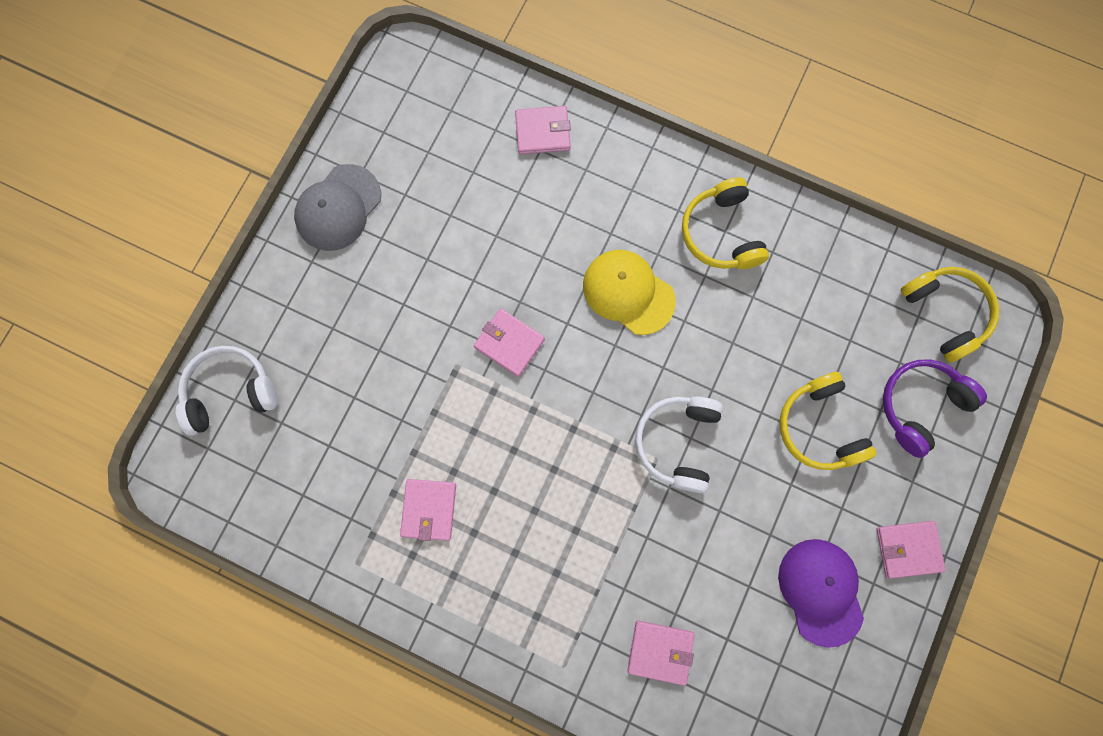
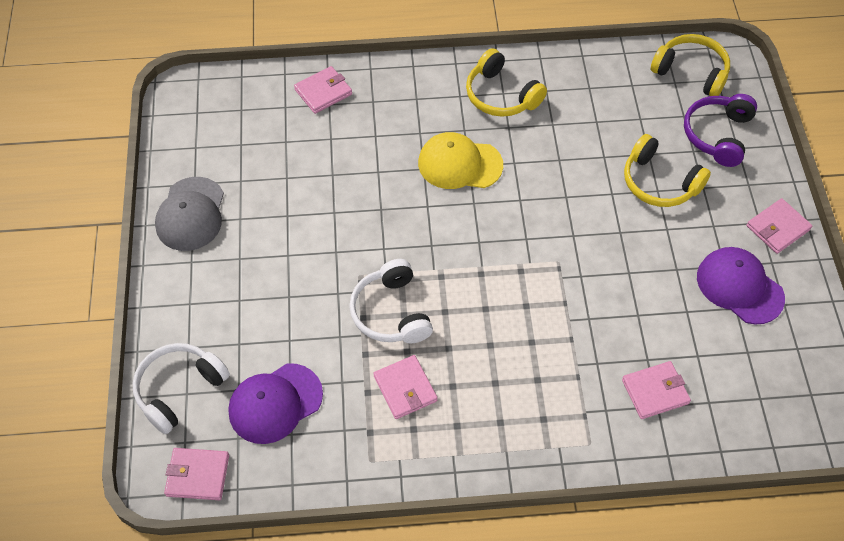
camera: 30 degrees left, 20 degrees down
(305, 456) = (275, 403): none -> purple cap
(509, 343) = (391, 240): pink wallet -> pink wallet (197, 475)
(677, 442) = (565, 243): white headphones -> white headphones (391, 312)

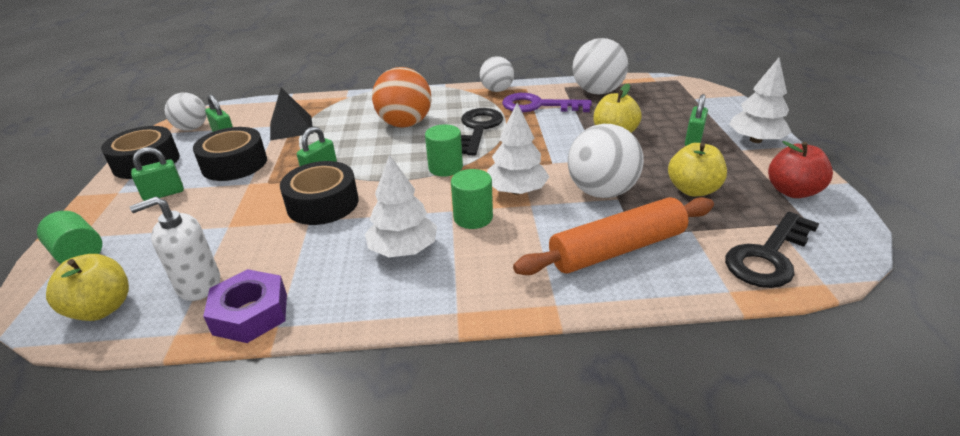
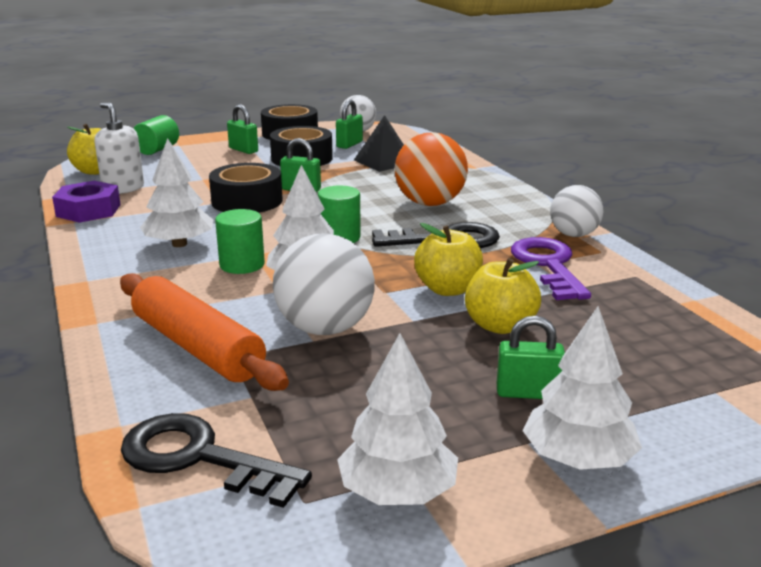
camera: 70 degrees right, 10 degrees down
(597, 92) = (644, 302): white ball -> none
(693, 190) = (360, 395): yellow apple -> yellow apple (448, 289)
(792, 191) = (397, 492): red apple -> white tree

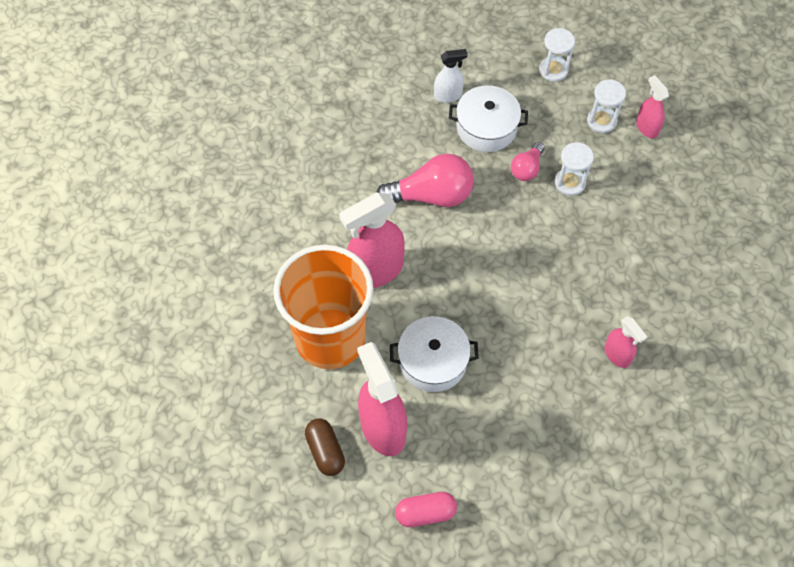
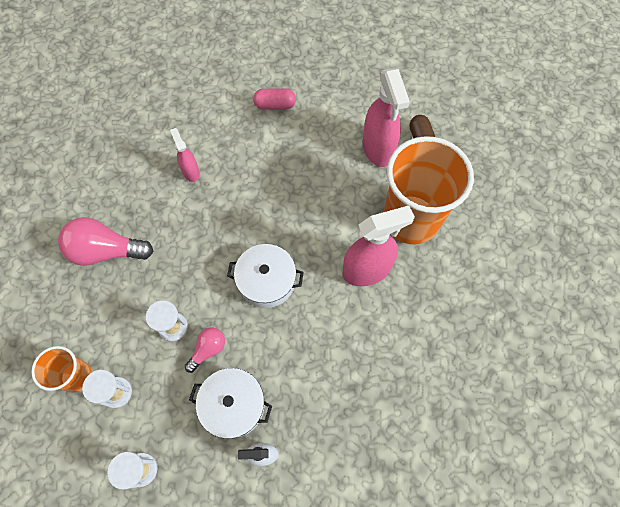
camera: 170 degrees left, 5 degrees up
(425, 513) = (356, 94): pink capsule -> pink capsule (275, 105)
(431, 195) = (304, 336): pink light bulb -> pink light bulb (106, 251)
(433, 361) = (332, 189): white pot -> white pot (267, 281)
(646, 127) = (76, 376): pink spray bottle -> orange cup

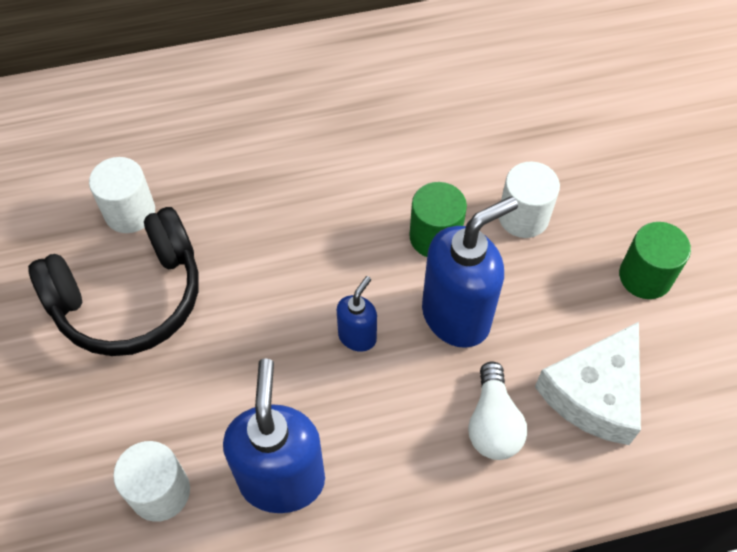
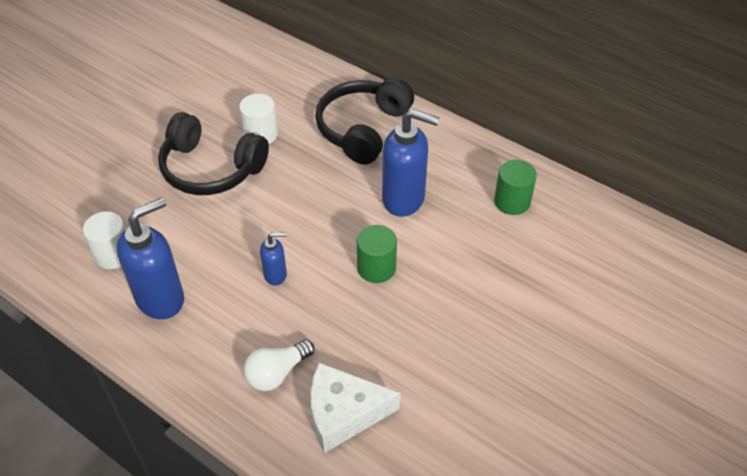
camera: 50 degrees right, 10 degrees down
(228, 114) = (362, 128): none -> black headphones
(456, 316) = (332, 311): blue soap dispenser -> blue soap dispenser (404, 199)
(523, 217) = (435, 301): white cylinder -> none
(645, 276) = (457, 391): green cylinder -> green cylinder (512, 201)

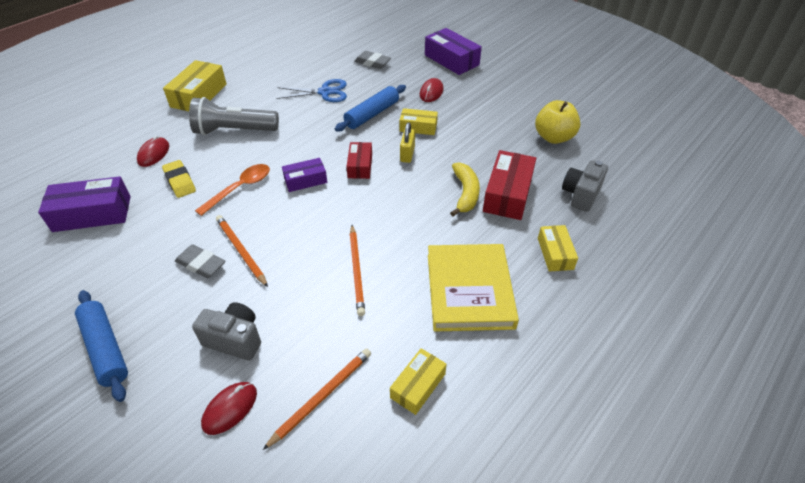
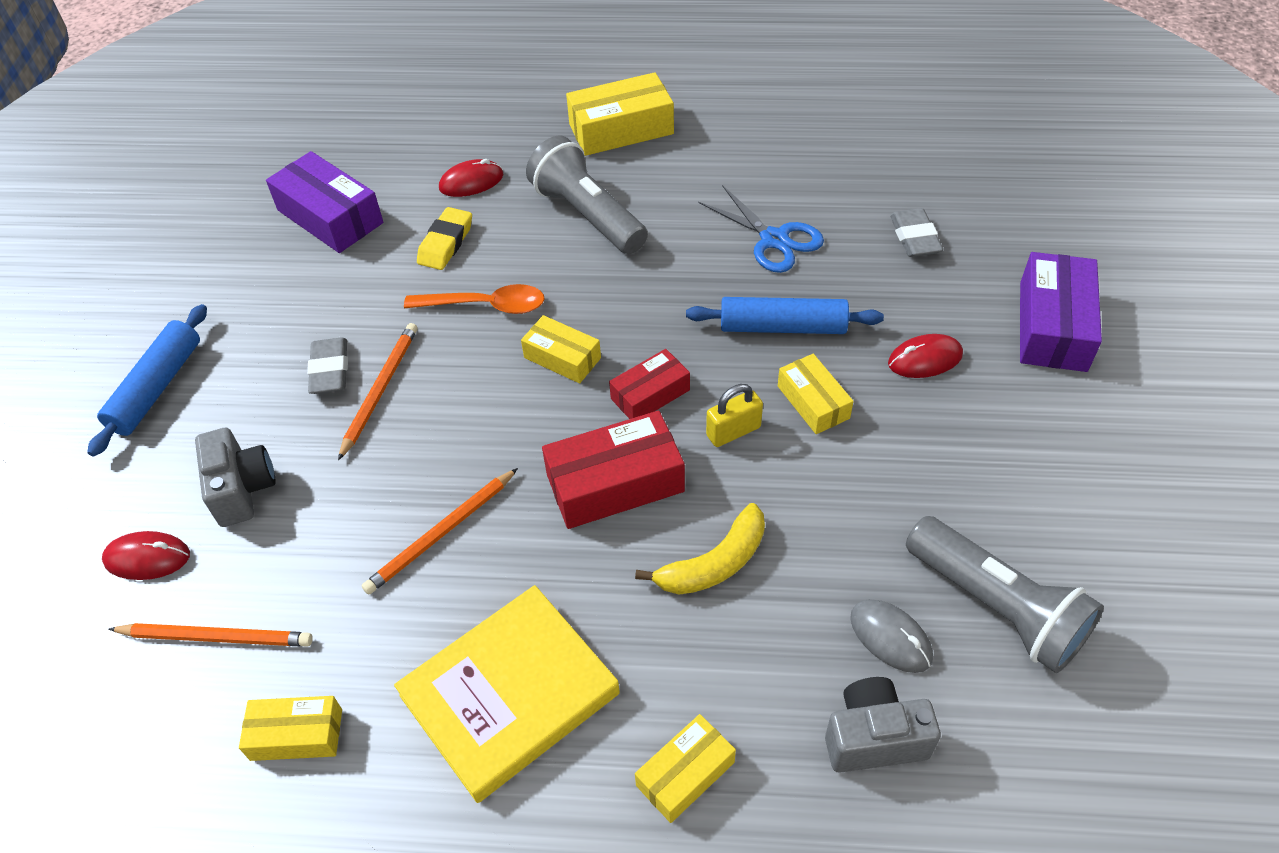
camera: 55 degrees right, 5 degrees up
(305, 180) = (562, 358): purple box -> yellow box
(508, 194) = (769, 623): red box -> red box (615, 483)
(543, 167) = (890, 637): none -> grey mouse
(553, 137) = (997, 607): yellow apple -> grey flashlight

▸ EXERCISE AIM
The answer is every line in the data where the word "apple" appears.

▸ YOUR SOLUTION
(693, 190) = (360, 395): yellow apple -> yellow apple (448, 289)
(792, 191) = (397, 492): red apple -> white tree
(553, 137) = (997, 607): yellow apple -> grey flashlight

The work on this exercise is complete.